Records from a data source
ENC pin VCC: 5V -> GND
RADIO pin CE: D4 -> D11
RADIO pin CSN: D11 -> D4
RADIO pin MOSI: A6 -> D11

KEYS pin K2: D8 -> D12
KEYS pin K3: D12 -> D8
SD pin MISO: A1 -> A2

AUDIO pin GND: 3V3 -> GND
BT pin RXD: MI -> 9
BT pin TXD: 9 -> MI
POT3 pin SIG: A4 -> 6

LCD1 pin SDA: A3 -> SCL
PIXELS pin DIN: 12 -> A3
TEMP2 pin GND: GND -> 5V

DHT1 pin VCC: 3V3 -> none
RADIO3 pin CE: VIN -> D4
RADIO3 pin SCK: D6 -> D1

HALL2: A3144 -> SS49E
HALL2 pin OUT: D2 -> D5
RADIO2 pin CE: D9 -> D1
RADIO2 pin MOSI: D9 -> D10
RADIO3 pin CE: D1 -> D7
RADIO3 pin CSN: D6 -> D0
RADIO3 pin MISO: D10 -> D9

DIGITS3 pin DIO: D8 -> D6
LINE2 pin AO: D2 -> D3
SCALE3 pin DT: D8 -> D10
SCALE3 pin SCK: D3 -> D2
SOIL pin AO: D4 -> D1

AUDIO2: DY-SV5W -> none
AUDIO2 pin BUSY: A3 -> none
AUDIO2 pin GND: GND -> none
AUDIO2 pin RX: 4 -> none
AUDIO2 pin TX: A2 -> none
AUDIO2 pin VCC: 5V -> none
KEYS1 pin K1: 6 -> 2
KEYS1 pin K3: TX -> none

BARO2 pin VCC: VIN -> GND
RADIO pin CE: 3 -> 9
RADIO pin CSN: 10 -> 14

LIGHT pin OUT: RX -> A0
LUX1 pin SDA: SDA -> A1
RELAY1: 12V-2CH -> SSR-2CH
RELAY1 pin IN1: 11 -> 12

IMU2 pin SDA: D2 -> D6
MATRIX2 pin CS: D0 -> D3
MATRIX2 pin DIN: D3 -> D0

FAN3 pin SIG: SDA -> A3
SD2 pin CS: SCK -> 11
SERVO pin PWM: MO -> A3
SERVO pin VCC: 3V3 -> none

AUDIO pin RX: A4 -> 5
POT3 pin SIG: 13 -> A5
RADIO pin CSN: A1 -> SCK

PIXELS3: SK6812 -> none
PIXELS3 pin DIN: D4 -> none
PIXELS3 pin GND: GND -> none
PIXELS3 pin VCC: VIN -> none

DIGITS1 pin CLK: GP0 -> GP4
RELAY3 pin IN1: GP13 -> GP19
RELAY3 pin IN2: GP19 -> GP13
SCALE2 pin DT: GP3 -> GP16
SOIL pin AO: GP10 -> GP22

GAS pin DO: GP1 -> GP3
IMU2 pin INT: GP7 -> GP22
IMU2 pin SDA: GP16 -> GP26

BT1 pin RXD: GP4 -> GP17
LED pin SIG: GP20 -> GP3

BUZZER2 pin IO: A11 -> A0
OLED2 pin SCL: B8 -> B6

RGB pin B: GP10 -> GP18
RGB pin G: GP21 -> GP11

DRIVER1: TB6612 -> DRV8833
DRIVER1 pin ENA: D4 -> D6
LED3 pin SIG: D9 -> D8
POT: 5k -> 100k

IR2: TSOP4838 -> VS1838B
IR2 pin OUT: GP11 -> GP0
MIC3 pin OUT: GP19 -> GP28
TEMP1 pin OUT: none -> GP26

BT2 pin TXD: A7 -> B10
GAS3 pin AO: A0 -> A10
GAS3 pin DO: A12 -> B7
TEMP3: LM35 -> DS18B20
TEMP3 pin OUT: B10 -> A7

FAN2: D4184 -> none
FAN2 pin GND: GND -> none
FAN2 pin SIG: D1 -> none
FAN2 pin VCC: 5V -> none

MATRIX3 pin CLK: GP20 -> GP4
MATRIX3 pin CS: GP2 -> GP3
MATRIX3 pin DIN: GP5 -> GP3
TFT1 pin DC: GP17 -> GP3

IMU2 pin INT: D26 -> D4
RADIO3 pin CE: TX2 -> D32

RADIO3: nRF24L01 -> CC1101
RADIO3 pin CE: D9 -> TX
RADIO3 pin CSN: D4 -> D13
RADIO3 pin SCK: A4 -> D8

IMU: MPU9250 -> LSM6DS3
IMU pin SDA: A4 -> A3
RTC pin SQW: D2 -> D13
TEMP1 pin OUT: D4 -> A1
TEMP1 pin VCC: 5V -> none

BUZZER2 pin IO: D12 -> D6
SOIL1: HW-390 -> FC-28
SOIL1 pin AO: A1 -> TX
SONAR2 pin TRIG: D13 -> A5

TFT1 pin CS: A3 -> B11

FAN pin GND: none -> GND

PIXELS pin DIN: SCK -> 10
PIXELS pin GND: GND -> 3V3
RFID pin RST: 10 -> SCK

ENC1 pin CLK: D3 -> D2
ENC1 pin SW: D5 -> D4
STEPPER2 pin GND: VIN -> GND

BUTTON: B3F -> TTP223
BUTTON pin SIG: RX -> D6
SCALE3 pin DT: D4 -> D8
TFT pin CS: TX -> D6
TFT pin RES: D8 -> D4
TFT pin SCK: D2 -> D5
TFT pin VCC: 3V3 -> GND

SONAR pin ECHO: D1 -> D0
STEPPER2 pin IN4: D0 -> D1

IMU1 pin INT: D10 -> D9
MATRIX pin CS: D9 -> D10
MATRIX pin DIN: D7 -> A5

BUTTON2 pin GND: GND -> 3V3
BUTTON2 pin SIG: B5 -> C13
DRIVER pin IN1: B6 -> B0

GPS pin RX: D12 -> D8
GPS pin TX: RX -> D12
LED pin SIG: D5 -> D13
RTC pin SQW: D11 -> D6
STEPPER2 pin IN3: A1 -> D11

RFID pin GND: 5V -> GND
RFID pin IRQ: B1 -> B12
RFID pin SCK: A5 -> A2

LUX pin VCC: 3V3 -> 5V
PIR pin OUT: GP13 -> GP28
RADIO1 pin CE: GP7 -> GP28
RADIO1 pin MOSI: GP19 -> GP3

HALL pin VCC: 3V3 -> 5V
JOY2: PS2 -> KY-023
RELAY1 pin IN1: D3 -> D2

> _Exercise objective_:
The lines to copy are those above that contain "MISO".

> _Answer to the problem_:
SD pin MISO: A1 -> A2
RADIO3 pin MISO: D10 -> D9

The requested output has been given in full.